After locating "(279, 72) = (101, 254): red" in the listing below, copy that line and each one after it exactly, ending with the line that has "(423, 161) = (311, 261): red".

▶ [MATERIAL SHOWN]:
-------

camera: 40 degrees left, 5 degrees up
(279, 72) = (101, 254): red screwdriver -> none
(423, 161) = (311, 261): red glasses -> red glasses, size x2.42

-------

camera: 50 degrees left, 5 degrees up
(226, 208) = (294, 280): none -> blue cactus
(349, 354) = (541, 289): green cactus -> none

-------

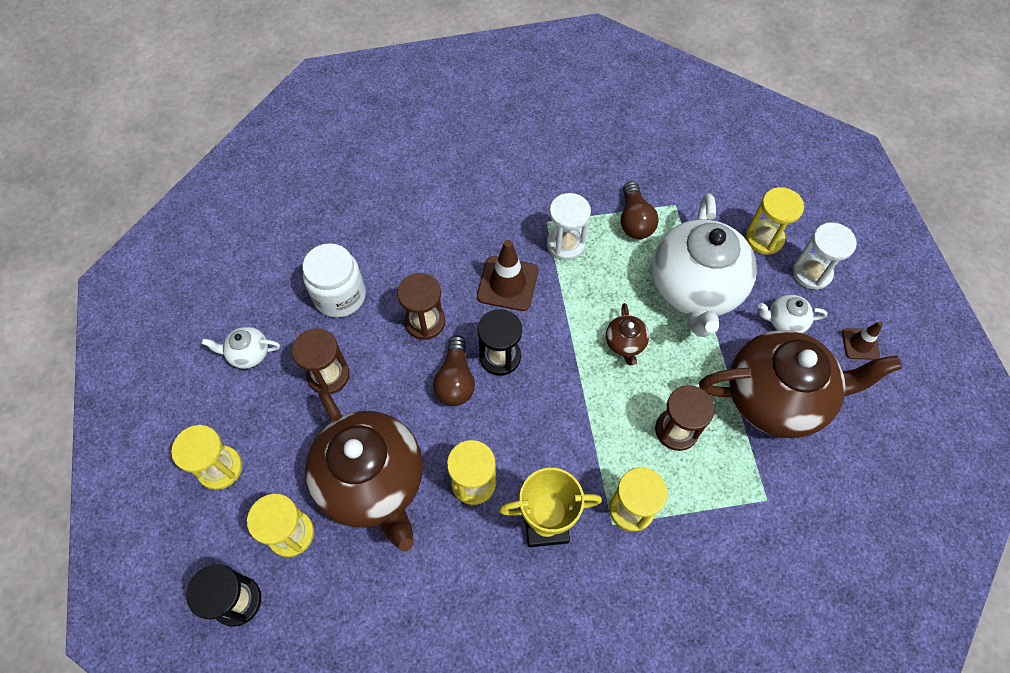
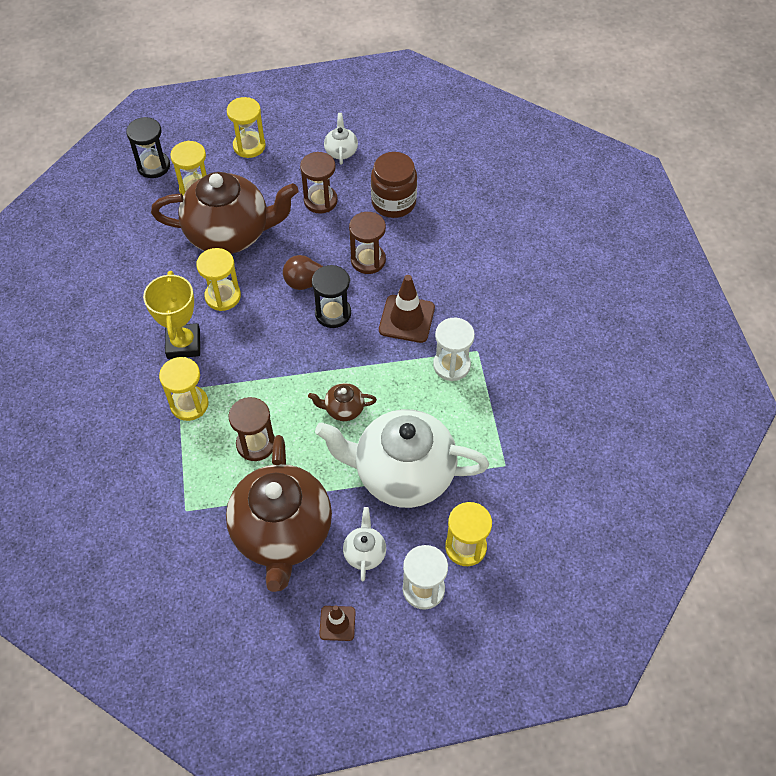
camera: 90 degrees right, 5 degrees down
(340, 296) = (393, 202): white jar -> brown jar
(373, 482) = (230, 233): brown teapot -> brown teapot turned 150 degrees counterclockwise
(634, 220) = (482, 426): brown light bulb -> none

-------

▶ [THE COMPLETED TASK]:
(279, 72) = (101, 254): red screwdriver -> none
(423, 161) = (311, 261): red glasses -> red glasses, size x2.42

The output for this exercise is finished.